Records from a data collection
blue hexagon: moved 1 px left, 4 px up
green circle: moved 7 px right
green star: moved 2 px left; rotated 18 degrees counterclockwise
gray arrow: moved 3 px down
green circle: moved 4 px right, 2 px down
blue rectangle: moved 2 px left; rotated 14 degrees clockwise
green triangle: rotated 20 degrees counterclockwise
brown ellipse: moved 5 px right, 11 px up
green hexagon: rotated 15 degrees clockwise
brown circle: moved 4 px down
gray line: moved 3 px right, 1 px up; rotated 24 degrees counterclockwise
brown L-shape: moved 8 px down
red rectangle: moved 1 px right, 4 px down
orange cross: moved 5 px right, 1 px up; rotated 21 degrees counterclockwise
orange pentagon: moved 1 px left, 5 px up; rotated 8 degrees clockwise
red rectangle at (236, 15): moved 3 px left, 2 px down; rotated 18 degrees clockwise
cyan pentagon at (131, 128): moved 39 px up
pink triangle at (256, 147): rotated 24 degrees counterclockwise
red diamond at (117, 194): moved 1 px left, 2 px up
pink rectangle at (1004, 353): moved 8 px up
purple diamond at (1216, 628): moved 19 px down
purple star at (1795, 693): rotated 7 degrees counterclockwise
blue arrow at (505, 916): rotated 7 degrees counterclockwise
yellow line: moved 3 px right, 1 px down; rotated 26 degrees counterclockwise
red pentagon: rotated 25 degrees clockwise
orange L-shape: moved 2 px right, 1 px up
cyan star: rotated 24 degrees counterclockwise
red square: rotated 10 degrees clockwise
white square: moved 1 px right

→ PROBLEM STATEMENT:
Each line from the start of the records through the line holding "green circle: moved 4 px right, 2 px down" must be returned exactly; nothing else belongs in the answer.

→ FINAL ANSWER:
blue hexagon: moved 1 px left, 4 px up
green circle: moved 7 px right
green star: moved 2 px left; rotated 18 degrees counterclockwise
gray arrow: moved 3 px down
green circle: moved 4 px right, 2 px down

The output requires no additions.